» DIRECTIONS FOR THIS TASK:
Would you please reproduce all the entries exactly, leaving the pictures out?

» DATA:
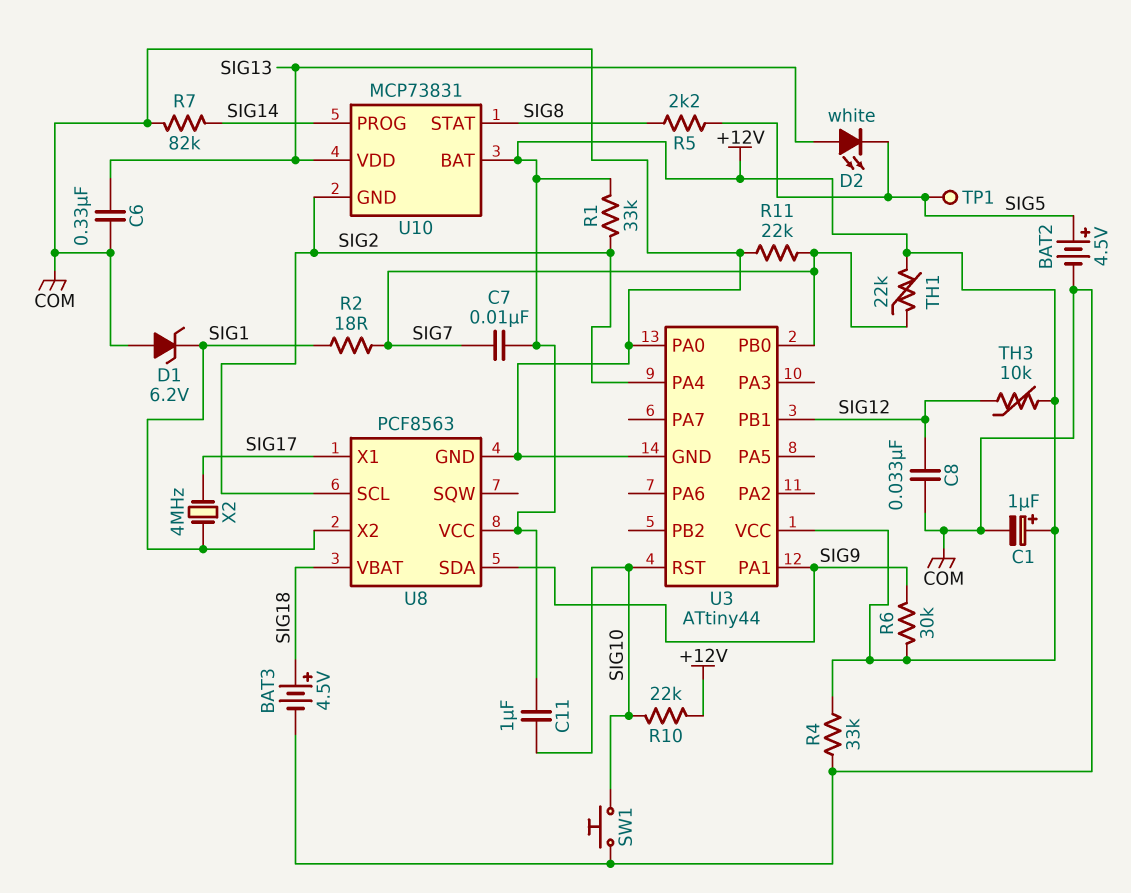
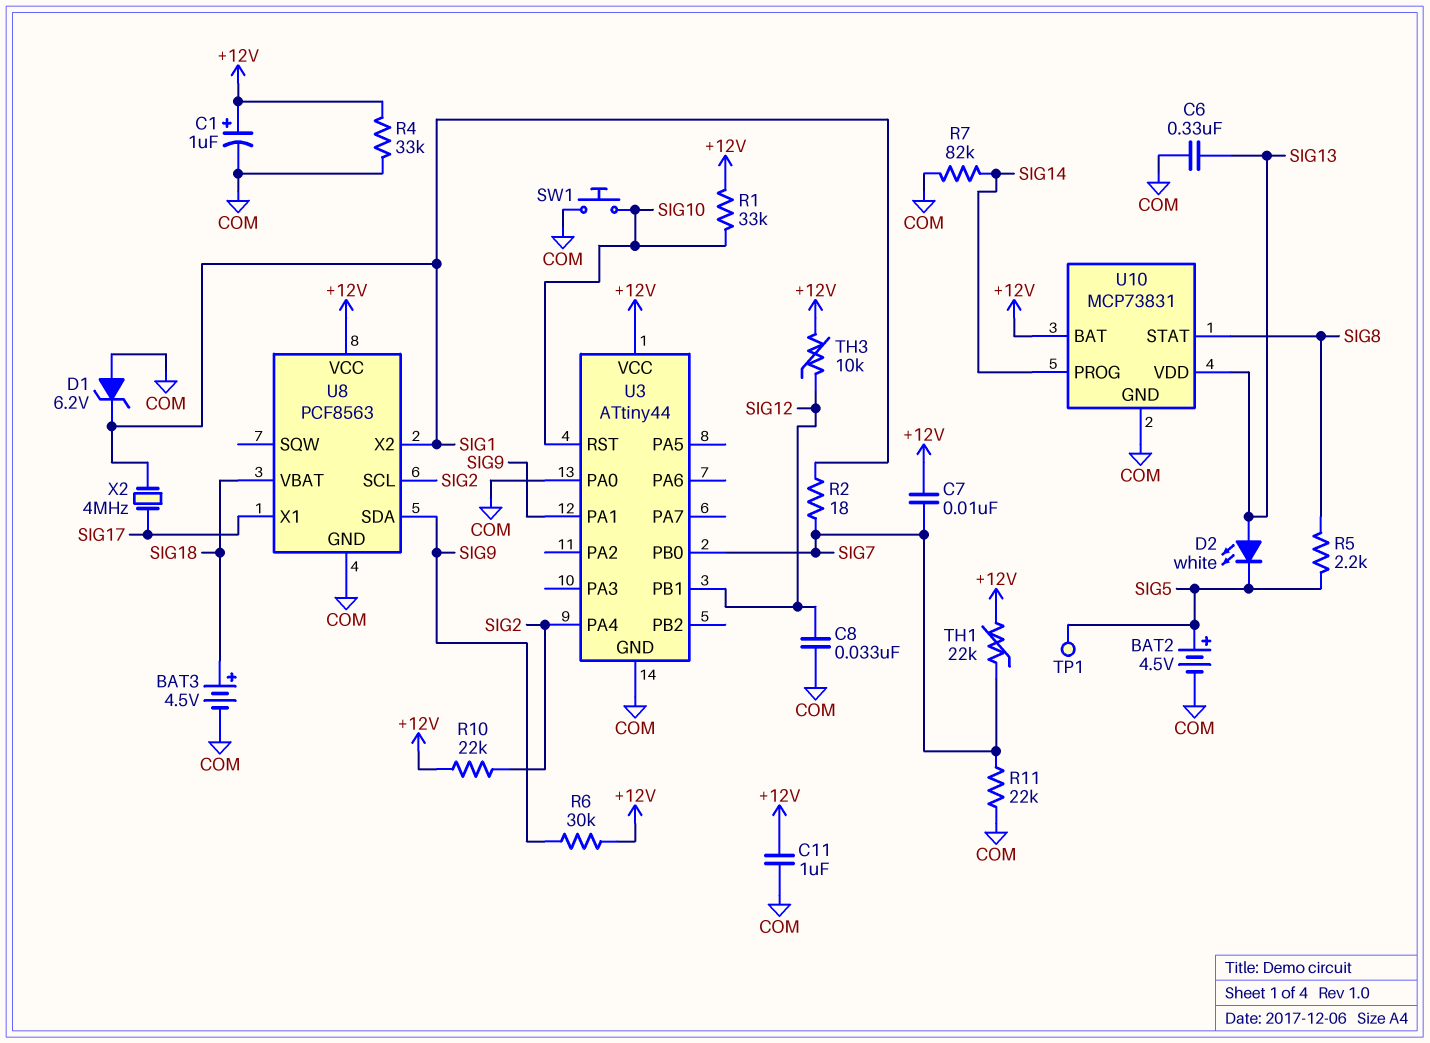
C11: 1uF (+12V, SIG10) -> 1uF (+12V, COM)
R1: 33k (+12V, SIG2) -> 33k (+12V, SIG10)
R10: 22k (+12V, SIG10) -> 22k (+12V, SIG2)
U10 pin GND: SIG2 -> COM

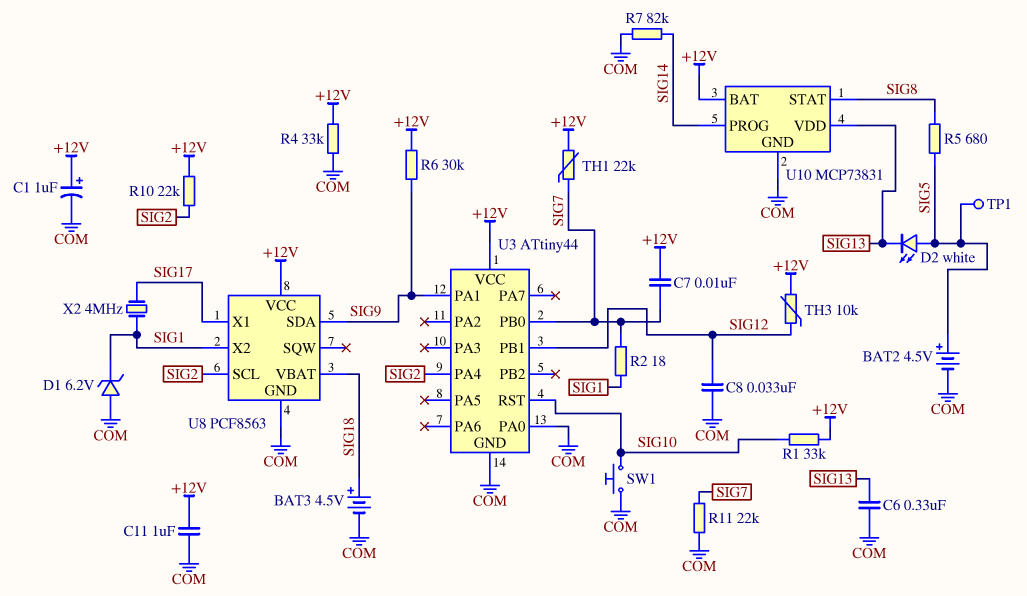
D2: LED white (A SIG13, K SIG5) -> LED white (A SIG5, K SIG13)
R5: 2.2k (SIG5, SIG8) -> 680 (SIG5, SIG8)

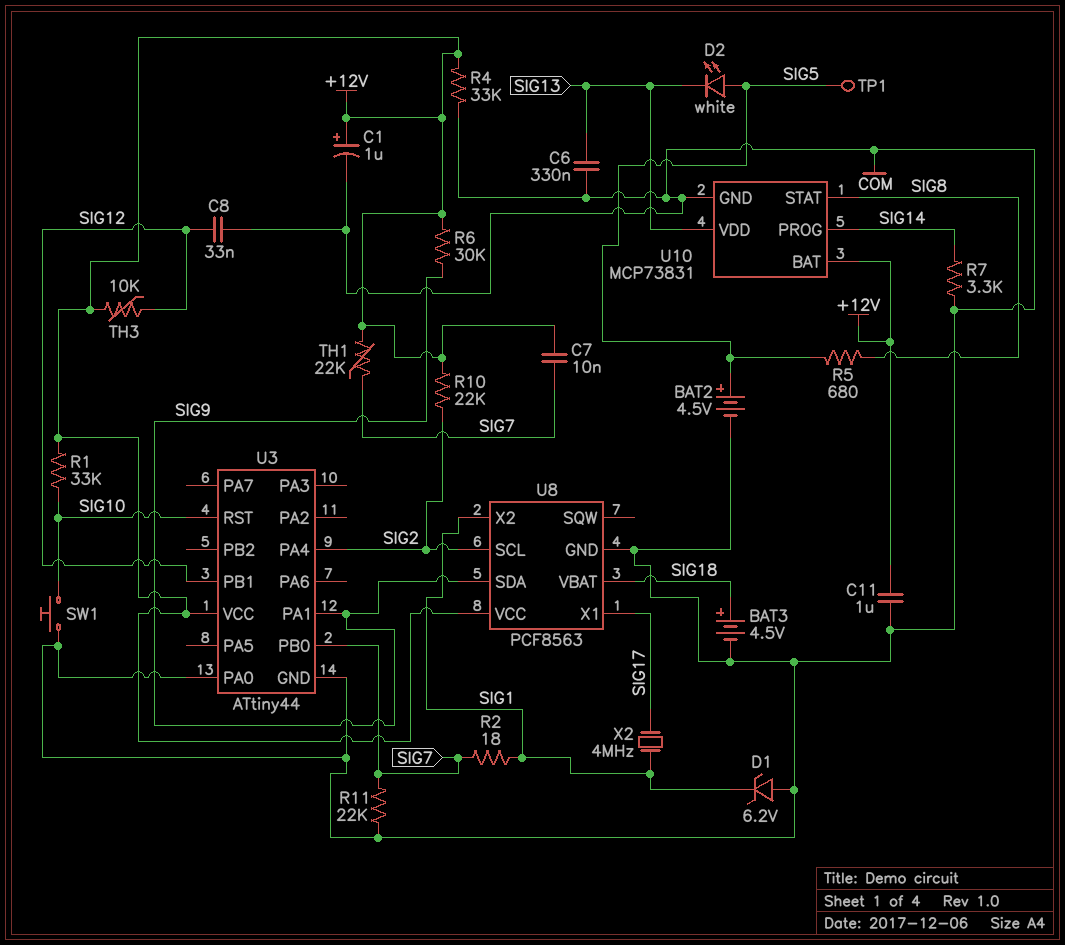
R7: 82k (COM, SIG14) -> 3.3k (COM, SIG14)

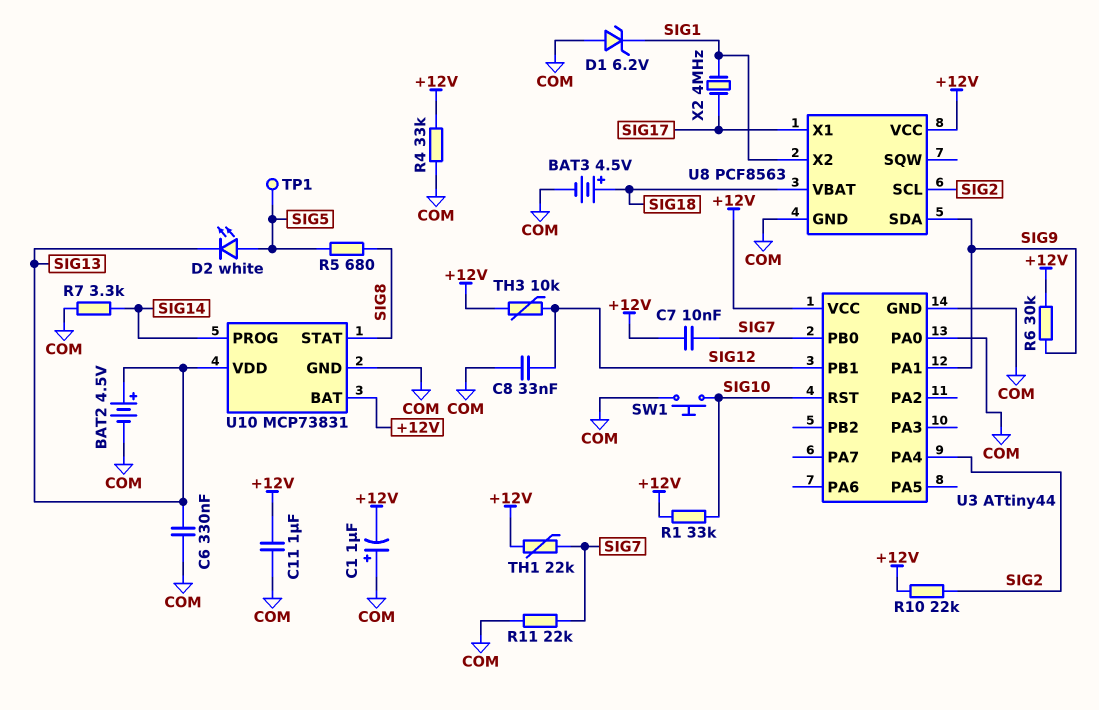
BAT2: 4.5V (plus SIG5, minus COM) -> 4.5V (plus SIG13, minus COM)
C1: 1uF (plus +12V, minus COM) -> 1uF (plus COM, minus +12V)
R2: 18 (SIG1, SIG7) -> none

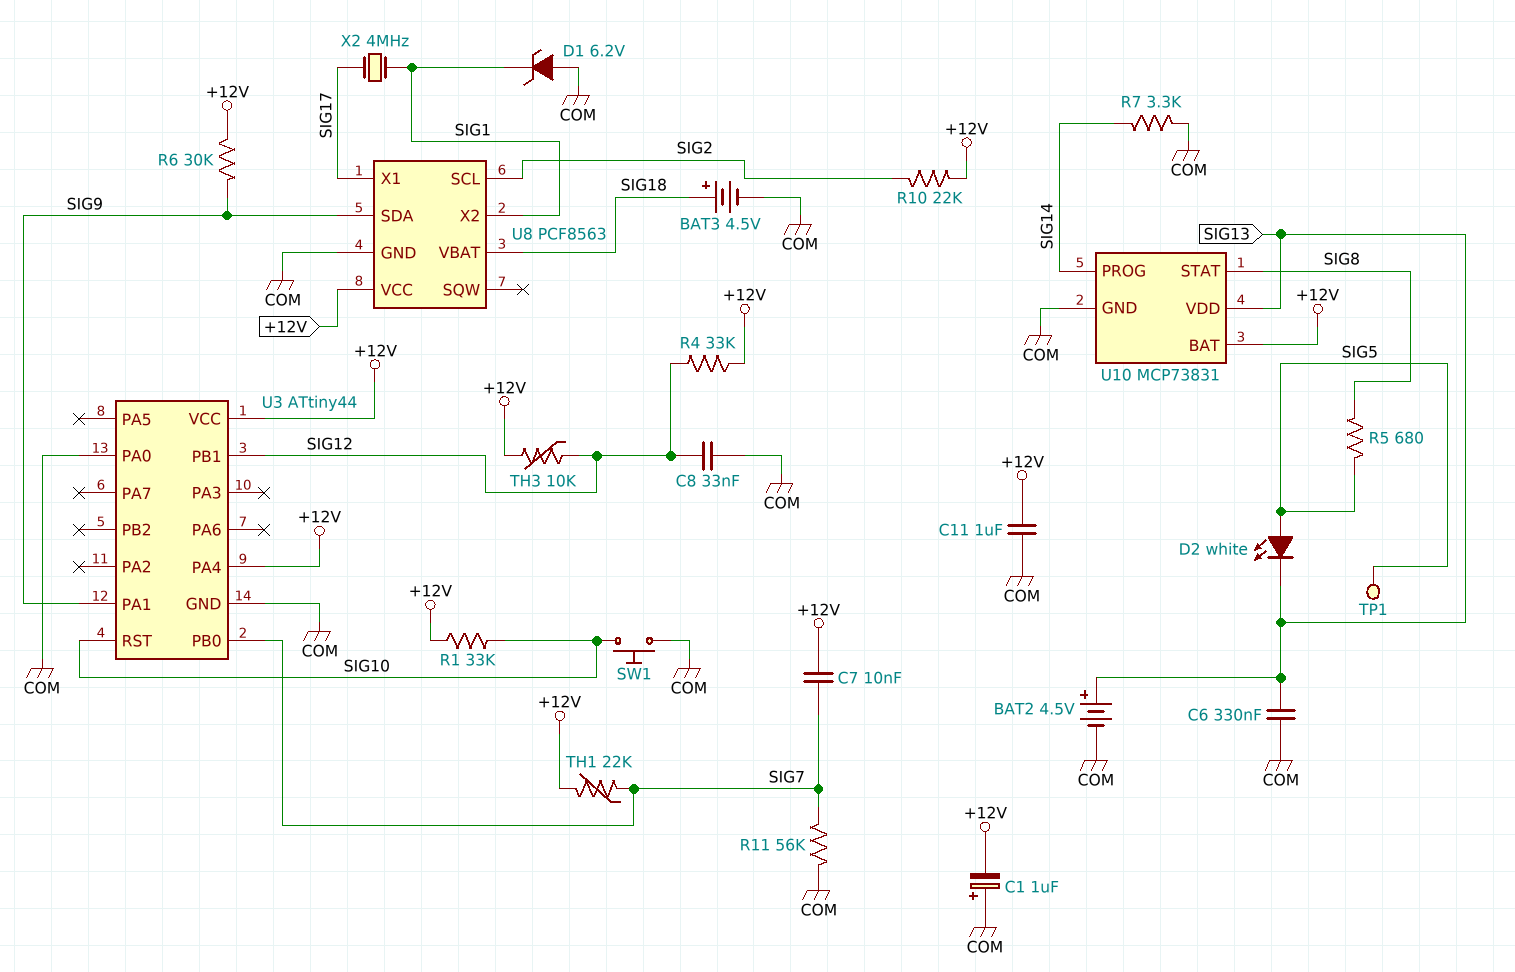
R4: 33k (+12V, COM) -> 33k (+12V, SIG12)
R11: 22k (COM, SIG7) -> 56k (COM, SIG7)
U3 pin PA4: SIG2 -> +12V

» TASK OUTPUT:
C11: 1uF (+12V, SIG10) -> 1uF (+12V, COM)
R1: 33k (+12V, SIG2) -> 33k (+12V, SIG10)
R10: 22k (+12V, SIG10) -> 22k (+12V, SIG2)
U10 pin GND: SIG2 -> COM

D2: LED white (A SIG13, K SIG5) -> LED white (A SIG5, K SIG13)
R5: 2.2k (SIG5, SIG8) -> 680 (SIG5, SIG8)

R7: 82k (COM, SIG14) -> 3.3k (COM, SIG14)

BAT2: 4.5V (plus SIG5, minus COM) -> 4.5V (plus SIG13, minus COM)
C1: 1uF (plus +12V, minus COM) -> 1uF (plus COM, minus +12V)
R2: 18 (SIG1, SIG7) -> none

R4: 33k (+12V, COM) -> 33k (+12V, SIG12)
R11: 22k (COM, SIG7) -> 56k (COM, SIG7)
U3 pin PA4: SIG2 -> +12V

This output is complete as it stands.